### Task to carry out:
Whenever the string "stacking" appears in a line of the listing below, that line counts. Say how many lines count, and give nothing else.

_ _ _ _

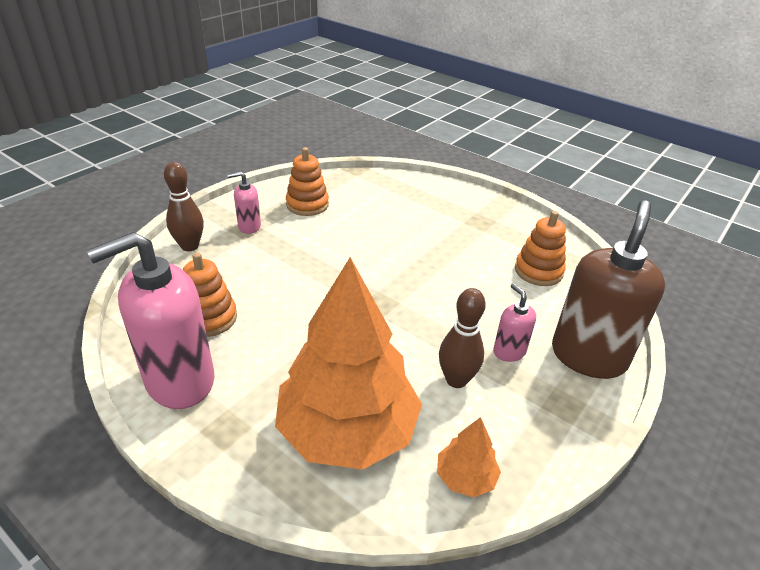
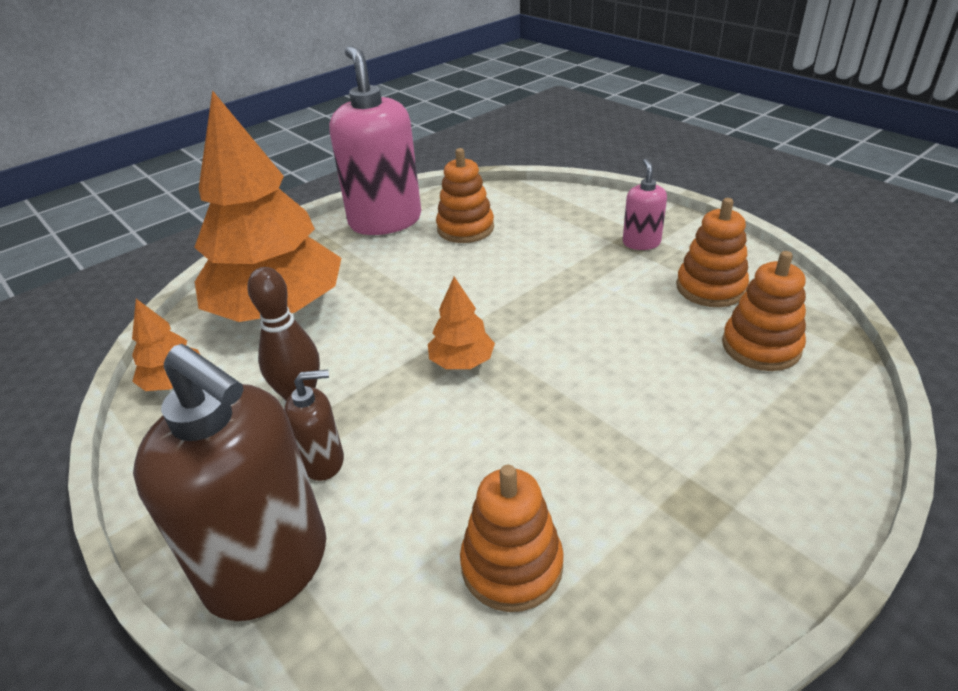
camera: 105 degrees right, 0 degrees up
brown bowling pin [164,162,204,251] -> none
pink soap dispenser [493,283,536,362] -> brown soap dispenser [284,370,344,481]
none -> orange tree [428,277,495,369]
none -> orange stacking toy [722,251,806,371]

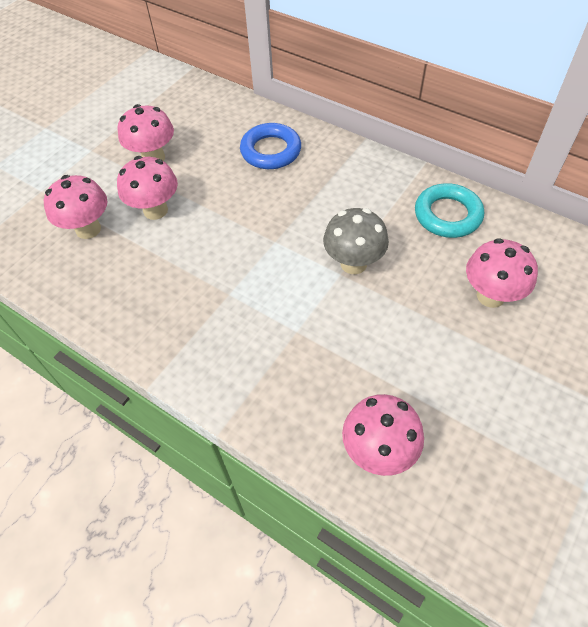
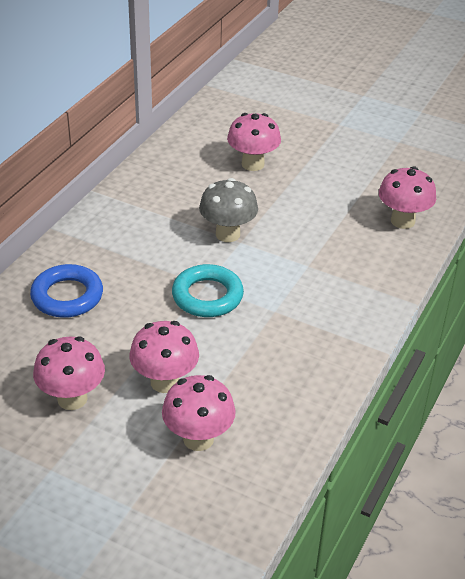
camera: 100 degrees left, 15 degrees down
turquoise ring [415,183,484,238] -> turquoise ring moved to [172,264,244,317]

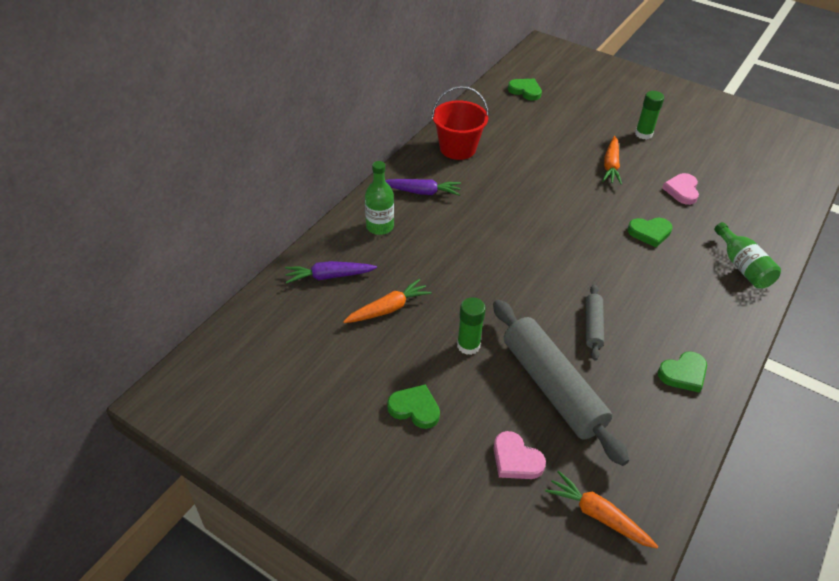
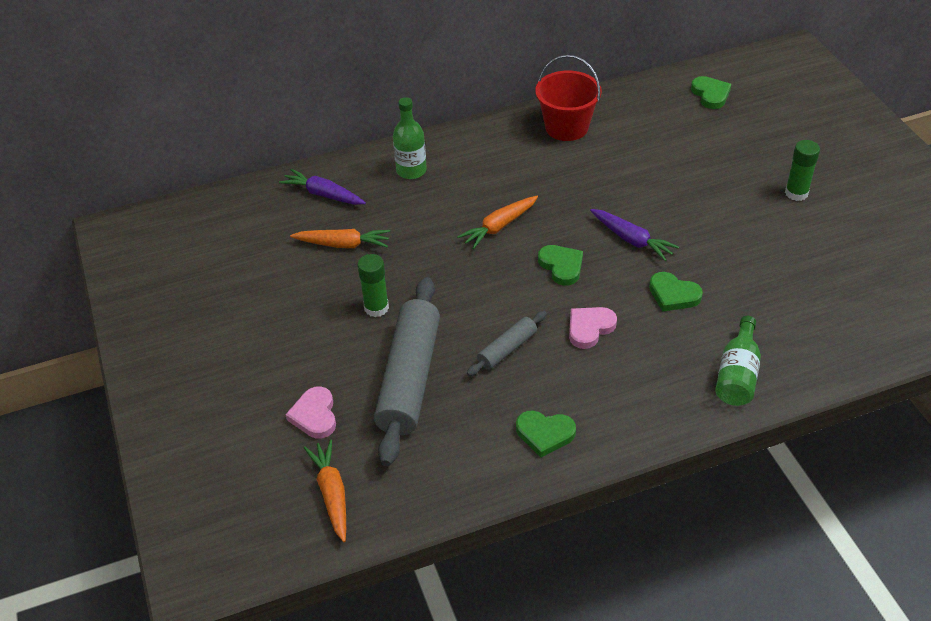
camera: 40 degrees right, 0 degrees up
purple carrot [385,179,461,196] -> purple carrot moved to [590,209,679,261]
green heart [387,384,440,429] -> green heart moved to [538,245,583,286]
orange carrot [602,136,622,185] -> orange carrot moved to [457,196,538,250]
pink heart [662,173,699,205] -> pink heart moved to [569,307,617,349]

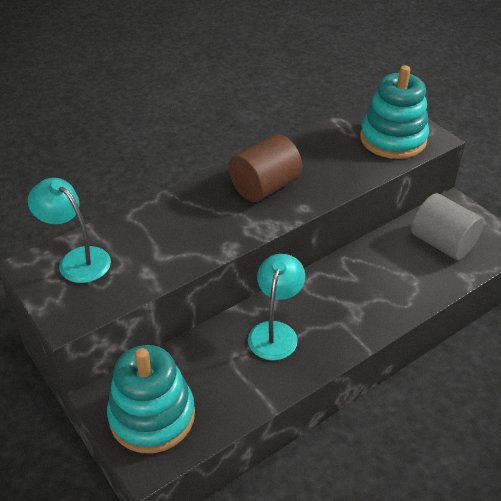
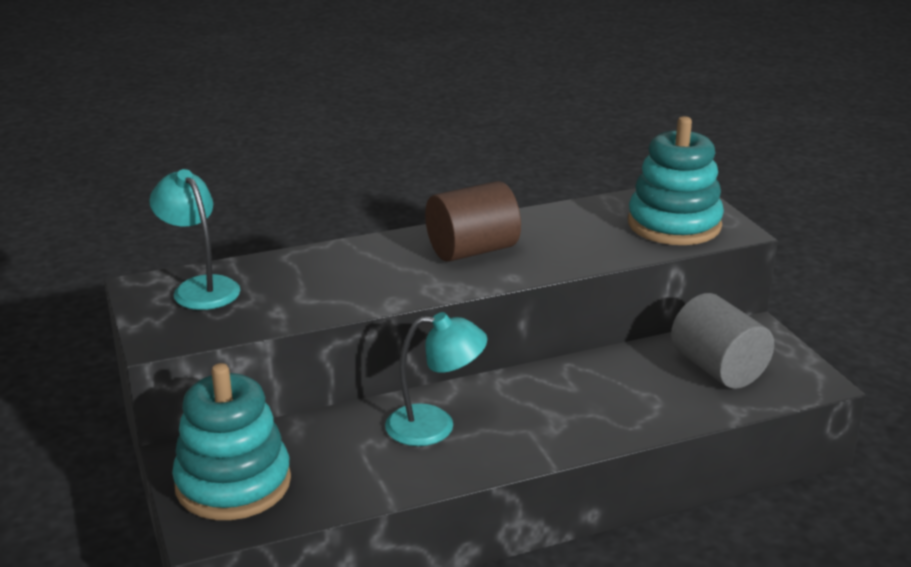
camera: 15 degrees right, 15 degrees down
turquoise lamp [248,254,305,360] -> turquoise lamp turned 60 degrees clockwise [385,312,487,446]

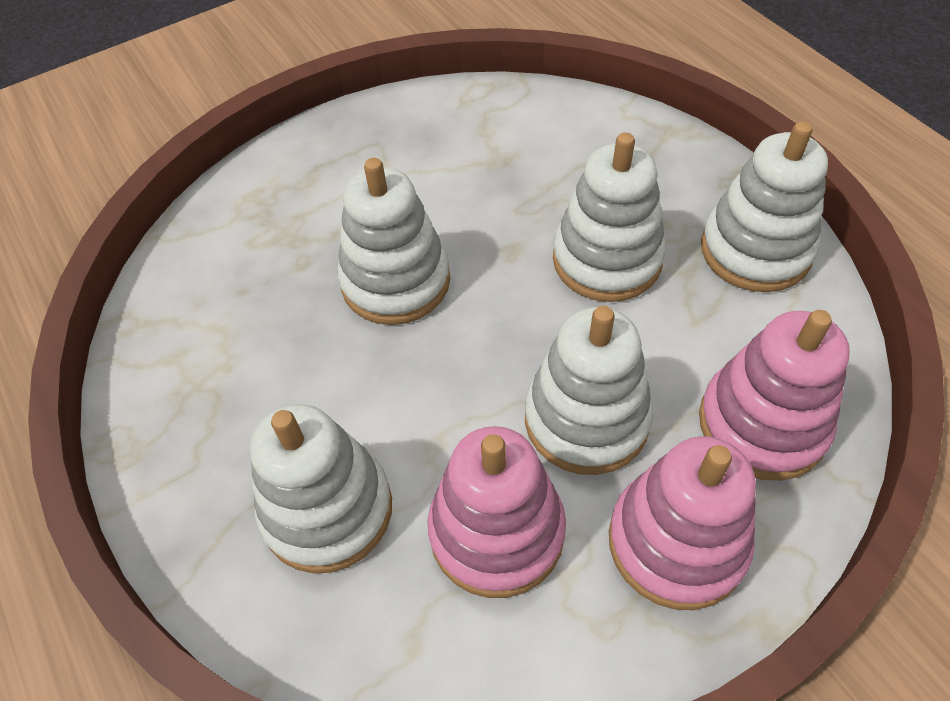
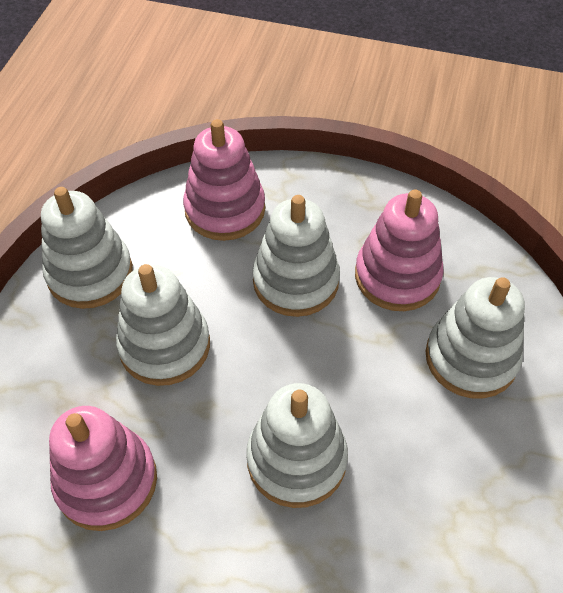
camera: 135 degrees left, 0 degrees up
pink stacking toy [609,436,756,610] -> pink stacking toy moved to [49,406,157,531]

_ _ _ _

### Response:
2